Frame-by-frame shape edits
__________________________________________________

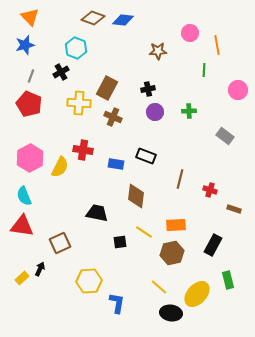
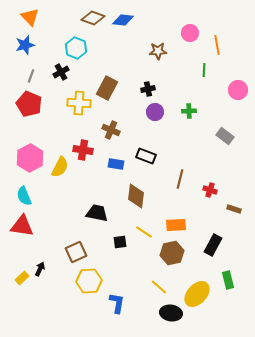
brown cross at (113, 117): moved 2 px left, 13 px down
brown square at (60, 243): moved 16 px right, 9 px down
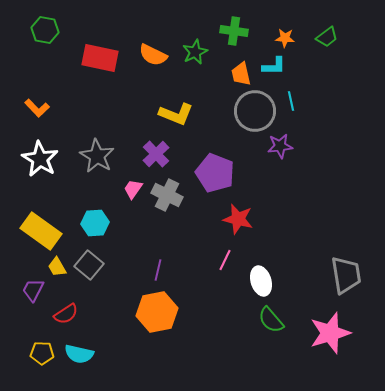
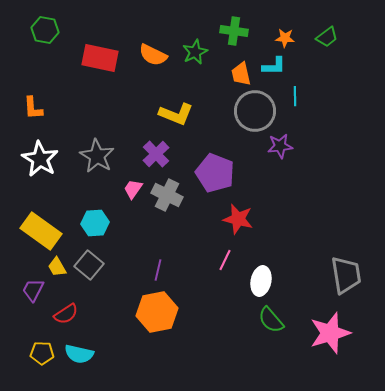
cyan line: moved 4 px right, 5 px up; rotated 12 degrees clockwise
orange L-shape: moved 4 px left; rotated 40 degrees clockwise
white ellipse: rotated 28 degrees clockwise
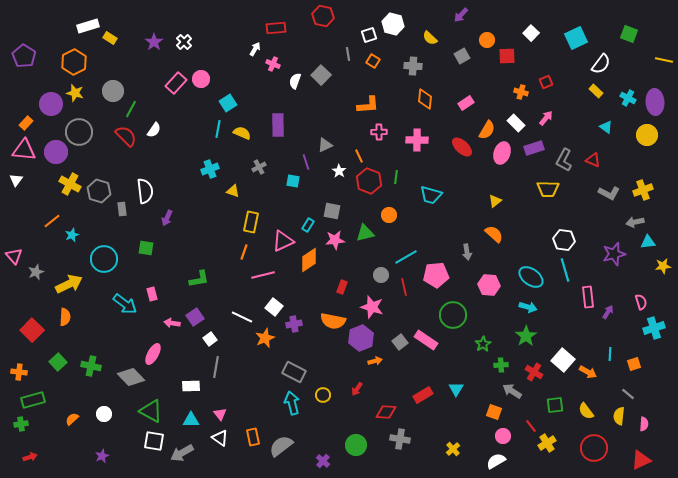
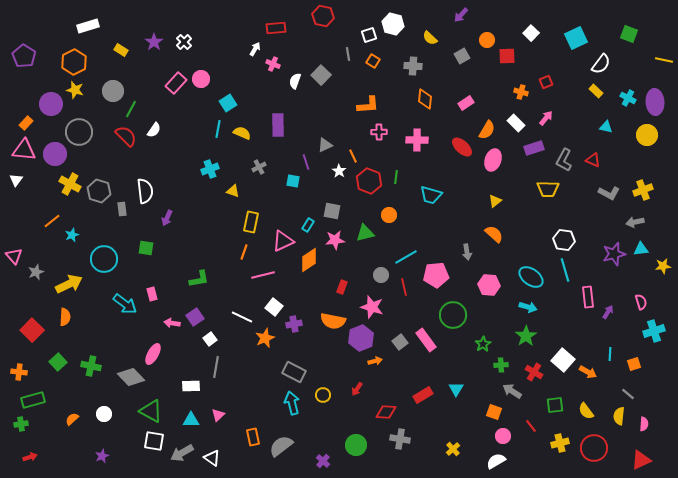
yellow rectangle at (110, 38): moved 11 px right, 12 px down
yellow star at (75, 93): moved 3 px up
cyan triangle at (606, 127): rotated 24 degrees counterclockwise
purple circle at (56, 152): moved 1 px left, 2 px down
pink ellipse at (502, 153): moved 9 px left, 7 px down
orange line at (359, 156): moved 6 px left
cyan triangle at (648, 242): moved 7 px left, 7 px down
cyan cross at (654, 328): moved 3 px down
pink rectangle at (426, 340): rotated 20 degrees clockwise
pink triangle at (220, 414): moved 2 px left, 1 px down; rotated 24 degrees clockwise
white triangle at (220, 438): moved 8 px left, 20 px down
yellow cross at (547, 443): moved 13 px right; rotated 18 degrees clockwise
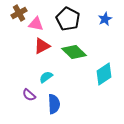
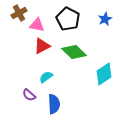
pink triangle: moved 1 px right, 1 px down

__________________________________________________

▶ _What this task involves_: Could you say how many lines of the entries contain the string "cyan"? Only the number should be given.

▶ _Exercise answer_: 4